Collect every line in the data below that contains the string "acciaccatura", and copy each of those lines in full.

[Stored entries]
--------------------

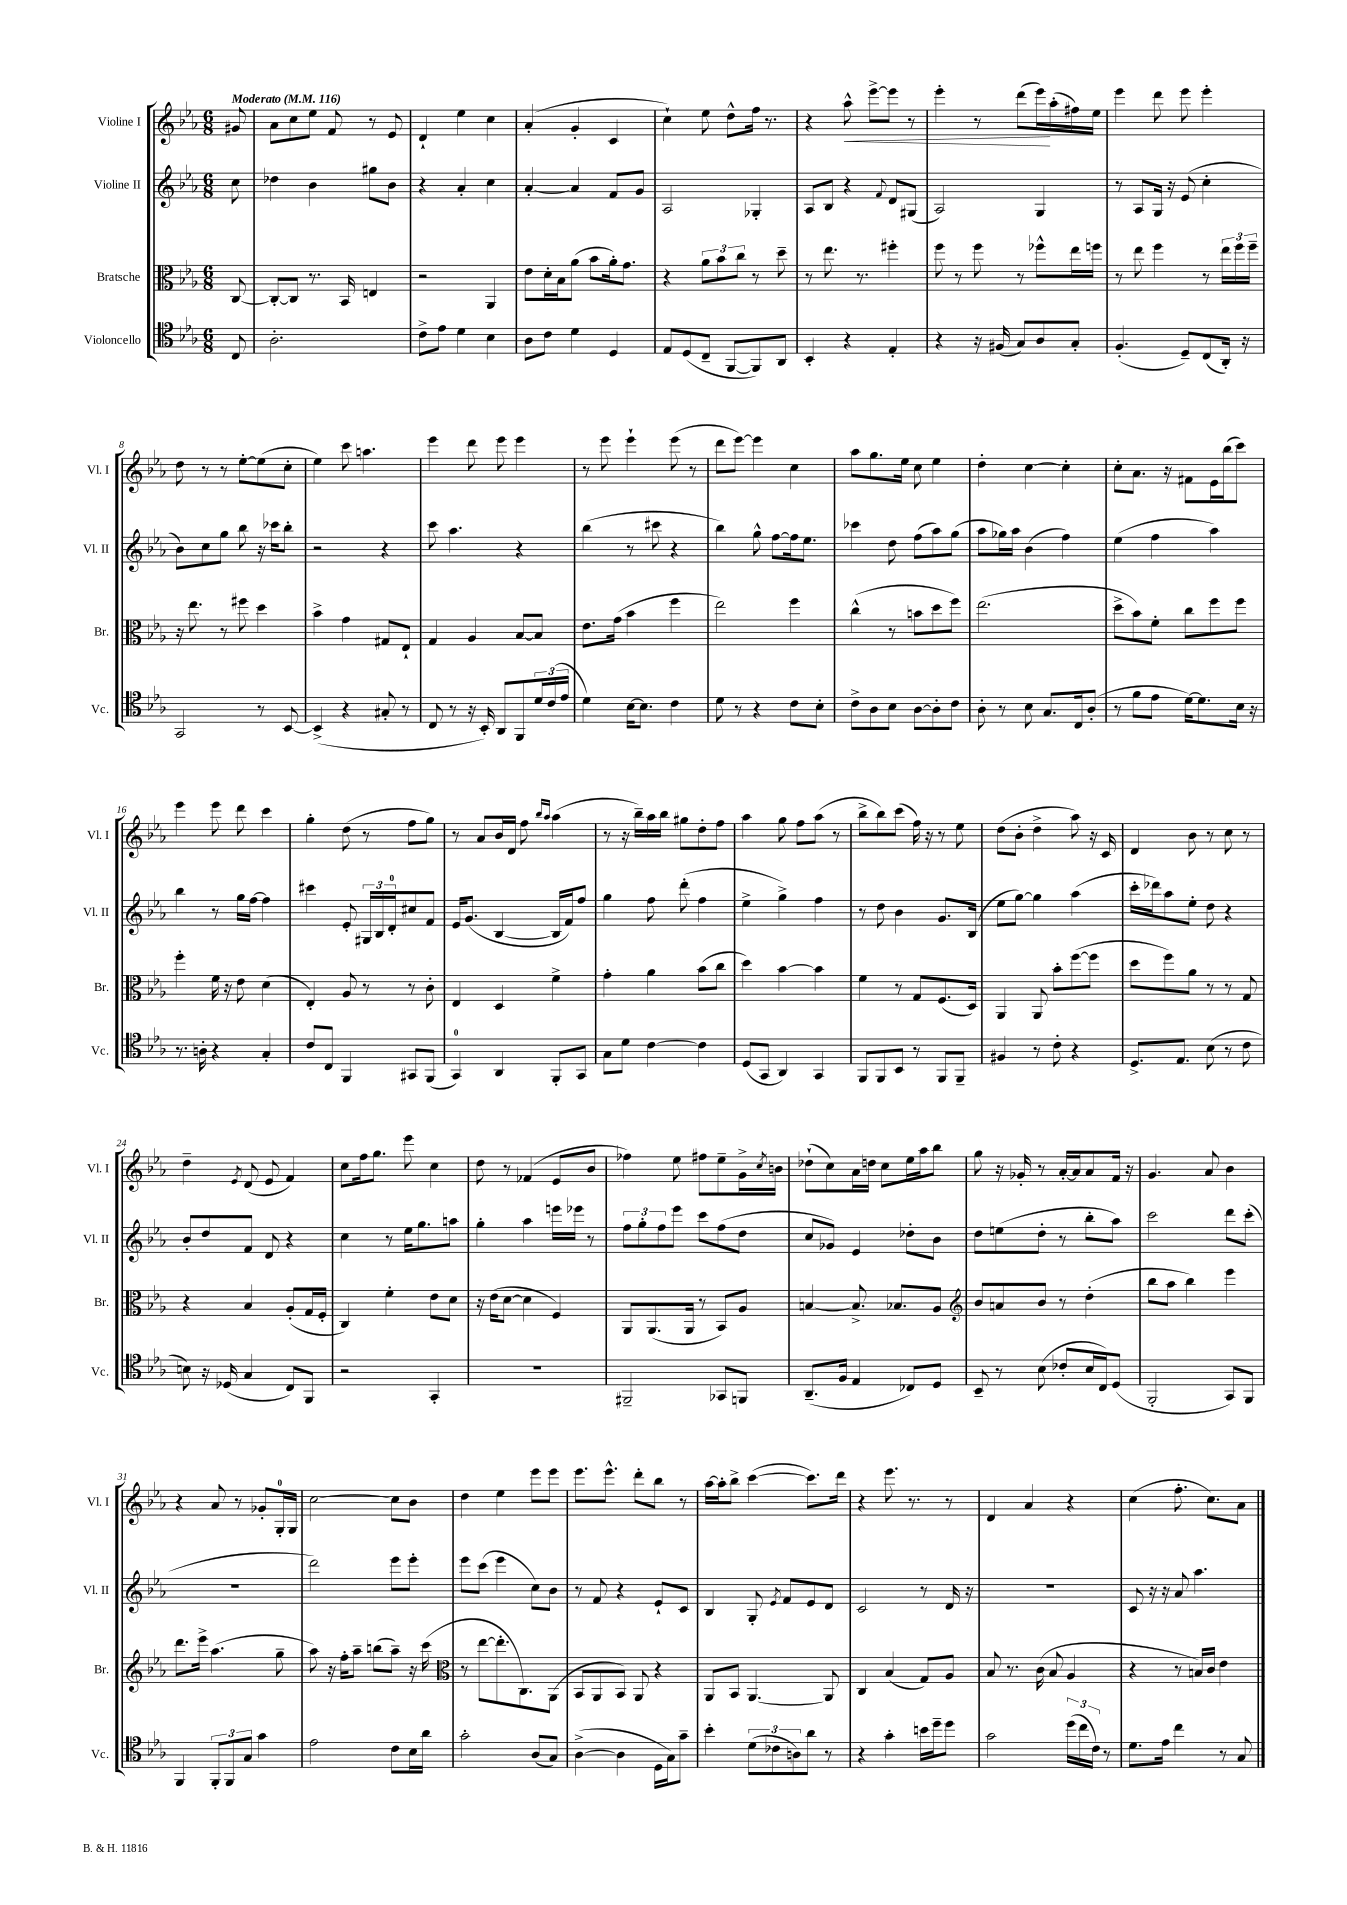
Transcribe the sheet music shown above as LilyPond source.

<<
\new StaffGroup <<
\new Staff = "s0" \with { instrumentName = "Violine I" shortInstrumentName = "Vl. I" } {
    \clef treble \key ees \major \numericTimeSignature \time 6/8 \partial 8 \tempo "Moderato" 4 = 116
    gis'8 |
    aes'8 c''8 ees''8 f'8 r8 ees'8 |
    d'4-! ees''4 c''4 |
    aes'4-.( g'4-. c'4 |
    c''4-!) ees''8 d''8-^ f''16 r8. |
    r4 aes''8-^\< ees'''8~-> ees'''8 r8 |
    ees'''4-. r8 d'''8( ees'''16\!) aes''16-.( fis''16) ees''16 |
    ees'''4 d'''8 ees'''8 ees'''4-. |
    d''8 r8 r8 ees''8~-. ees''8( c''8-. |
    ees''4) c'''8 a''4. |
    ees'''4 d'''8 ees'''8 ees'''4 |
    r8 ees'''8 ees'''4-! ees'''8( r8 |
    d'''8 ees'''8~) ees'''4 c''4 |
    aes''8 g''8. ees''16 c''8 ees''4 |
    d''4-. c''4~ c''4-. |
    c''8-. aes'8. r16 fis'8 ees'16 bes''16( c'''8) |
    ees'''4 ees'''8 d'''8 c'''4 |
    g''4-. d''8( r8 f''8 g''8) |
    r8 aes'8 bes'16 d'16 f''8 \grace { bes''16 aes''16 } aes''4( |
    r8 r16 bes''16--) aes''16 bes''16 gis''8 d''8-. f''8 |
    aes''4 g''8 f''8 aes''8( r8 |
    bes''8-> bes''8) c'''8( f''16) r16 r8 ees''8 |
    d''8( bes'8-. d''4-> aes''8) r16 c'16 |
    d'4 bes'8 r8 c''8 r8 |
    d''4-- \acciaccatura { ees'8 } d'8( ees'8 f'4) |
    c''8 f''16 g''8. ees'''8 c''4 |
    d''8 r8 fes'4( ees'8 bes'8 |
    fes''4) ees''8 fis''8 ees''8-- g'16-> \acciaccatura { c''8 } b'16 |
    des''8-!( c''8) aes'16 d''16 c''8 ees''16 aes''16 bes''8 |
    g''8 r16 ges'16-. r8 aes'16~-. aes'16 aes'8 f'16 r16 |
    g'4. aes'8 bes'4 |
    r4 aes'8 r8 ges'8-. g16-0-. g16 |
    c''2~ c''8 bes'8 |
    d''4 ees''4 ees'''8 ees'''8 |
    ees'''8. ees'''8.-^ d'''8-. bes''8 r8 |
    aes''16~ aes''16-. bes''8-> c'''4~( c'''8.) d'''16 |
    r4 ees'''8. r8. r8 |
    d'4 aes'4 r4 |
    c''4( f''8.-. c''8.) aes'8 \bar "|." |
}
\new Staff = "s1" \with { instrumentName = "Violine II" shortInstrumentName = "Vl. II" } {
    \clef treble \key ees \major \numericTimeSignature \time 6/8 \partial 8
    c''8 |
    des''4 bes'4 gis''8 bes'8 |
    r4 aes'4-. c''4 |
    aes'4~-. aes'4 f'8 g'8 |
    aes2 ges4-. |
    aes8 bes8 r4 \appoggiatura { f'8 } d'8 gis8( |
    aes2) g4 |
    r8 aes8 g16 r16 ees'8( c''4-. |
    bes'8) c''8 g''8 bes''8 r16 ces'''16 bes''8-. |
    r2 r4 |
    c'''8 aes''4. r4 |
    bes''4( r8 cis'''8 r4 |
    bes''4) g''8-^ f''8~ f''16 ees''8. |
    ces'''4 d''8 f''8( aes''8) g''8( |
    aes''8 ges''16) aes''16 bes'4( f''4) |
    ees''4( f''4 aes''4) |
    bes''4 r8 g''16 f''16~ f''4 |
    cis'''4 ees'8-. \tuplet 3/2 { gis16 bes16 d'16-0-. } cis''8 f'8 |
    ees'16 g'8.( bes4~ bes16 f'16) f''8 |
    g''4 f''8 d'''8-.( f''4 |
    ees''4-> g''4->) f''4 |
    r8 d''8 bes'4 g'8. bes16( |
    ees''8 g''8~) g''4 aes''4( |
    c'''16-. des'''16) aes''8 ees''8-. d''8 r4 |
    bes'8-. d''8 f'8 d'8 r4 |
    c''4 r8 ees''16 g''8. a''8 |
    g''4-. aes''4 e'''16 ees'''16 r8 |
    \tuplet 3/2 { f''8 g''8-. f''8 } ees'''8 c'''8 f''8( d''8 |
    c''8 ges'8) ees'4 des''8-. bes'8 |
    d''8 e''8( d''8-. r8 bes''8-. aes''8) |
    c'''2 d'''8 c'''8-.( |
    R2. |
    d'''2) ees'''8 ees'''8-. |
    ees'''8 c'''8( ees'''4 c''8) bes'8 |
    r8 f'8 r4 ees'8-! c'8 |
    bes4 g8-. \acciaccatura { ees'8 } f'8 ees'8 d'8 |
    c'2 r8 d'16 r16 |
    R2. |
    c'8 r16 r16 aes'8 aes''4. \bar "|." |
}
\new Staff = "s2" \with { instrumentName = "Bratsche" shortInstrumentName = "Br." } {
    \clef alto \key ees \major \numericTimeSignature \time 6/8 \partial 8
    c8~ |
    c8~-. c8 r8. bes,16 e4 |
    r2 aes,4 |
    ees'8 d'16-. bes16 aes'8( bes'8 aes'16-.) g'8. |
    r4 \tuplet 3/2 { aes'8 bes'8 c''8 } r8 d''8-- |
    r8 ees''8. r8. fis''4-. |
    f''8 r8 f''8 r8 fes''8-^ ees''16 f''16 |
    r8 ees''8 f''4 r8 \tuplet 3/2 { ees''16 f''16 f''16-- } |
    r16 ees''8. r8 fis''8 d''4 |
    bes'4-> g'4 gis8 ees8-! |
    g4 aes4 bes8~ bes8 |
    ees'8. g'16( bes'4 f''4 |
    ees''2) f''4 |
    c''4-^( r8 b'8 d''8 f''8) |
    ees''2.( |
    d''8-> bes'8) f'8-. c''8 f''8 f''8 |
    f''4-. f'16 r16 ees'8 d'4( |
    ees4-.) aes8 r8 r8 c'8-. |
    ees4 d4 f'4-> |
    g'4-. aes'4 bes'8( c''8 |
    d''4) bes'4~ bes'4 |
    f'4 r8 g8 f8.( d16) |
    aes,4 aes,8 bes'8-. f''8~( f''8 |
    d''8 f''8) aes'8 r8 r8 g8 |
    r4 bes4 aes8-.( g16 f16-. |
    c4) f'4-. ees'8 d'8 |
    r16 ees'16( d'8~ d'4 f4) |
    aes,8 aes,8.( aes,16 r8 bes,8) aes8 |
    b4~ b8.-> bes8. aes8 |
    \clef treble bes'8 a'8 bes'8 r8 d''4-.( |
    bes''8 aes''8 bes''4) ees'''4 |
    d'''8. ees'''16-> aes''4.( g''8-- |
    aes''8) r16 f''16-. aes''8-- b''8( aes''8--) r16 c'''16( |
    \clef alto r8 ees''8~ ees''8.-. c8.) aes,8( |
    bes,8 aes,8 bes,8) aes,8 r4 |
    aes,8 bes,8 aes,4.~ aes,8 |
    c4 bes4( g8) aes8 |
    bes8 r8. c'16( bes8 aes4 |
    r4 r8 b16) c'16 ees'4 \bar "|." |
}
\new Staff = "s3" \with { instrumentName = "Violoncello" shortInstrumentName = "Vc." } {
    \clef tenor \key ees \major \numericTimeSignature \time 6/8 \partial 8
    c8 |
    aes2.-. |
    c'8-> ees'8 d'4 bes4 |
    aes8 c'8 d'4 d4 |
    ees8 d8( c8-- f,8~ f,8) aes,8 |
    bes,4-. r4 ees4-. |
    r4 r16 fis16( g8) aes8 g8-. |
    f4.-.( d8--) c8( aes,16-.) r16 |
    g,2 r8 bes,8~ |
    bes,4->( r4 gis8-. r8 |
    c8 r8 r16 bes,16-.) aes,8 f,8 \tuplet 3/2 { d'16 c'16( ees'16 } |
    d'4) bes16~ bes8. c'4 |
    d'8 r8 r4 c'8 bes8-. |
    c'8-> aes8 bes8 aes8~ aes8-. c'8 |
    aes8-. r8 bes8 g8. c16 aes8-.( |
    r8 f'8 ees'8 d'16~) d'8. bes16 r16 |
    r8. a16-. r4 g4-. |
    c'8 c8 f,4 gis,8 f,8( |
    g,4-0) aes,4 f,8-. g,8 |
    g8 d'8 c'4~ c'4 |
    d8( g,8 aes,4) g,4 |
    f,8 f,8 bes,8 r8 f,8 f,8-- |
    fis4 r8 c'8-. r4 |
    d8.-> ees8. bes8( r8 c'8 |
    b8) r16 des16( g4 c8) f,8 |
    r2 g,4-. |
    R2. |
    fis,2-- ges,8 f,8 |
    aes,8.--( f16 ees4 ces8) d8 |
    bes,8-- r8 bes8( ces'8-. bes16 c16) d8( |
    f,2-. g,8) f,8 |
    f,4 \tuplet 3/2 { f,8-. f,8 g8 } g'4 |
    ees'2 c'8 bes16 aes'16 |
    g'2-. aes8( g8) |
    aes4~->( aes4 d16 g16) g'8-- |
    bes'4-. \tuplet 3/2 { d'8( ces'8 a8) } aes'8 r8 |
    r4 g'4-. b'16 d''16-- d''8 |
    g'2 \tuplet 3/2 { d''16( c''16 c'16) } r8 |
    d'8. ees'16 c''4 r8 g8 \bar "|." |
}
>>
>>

--------------------

• _Answer to the exercise_:
    d''4-- \acciaccatura { ees'8 } d'8( ees'8 f'4) |
    fes''4) ees''8 fis''8 ees''8-- g'16-> \acciaccatura { c''8 } b'16 |
    bes4 g8-. \acciaccatura { ees'8 } f'8 ees'8 d'8 |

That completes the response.